**DESCRIPTION OF THE TASK**
Give the number of lines in the records below that include the word "moved", and add nothing to it.

═════ PROVIDED INFORMATION

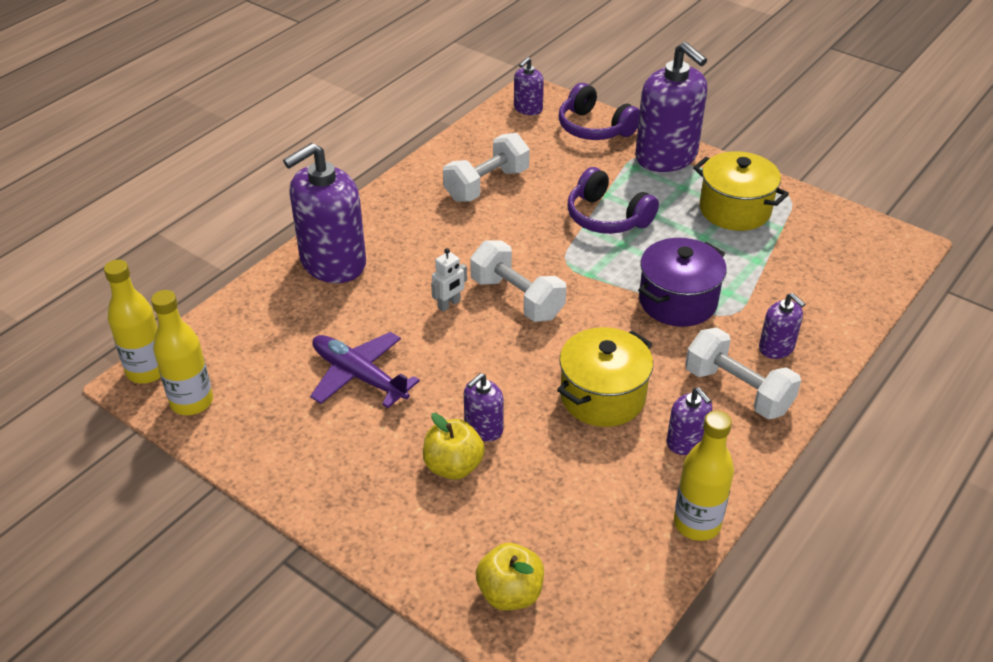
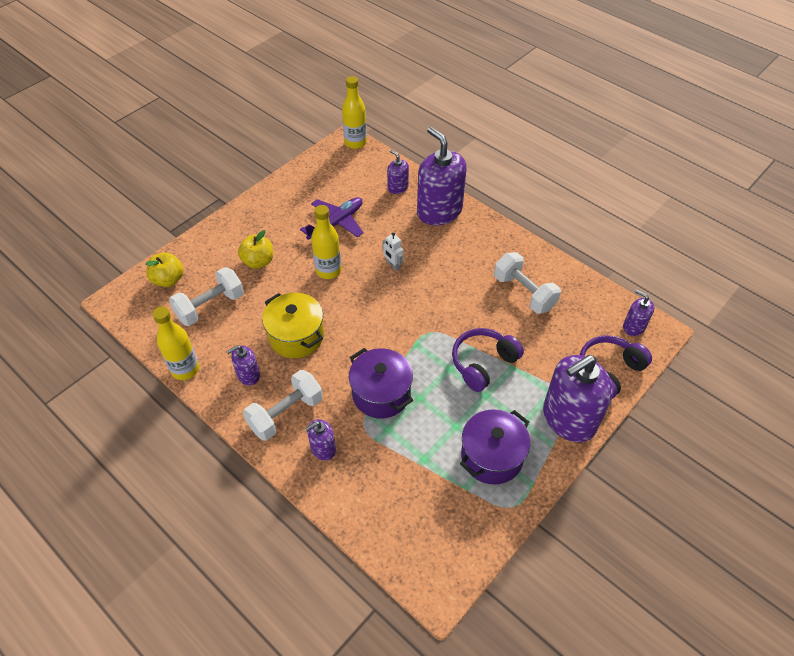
camera: 95 degrees right, 10 degrees up
yellow bottle [151,290,213,415] -> yellow bottle moved to [311,205,341,279]
purple soap dispenser [464,373,504,441] -> purple soap dispenser moved to [387,150,409,194]
white dumbbell [470,240,567,322] -> white dumbbell moved to [169,267,244,326]
yellow pot [693,151,789,231] -> purple pot [460,409,530,485]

══════════

**RESULT OF THE EXERCISE**
3